TASK DESCRIPTION: Where the listing below has a line with "camera: 35 degrees left, 10 degrees down", write out exactly that line and every line after it, stopping after the line with "(455, 497) = (668, 352): white".
(Beginning of EXERCISE MATERIALS)
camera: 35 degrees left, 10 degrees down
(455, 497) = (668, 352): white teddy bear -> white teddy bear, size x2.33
(End of EXERCISE MATERIALS)
(Beginning of EXERCISE MATERIALS)
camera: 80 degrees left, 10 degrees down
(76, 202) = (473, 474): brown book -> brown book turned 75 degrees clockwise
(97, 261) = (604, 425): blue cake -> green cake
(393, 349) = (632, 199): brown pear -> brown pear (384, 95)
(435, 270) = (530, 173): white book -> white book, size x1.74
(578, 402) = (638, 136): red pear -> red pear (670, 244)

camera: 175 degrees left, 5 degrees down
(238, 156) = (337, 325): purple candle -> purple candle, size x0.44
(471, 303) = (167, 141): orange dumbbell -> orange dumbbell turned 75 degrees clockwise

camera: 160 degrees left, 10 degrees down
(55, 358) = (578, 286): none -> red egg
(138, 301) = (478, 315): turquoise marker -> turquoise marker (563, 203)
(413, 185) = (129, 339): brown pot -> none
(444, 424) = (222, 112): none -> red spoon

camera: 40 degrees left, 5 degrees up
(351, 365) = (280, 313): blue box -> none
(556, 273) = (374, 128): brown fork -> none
(End of EXERCISE MATERIALS)
COMPLETED TASK:
camera: 35 degrees left, 10 degrees down
(455, 497) = (668, 352): white teddy bear -> white teddy bear, size x2.33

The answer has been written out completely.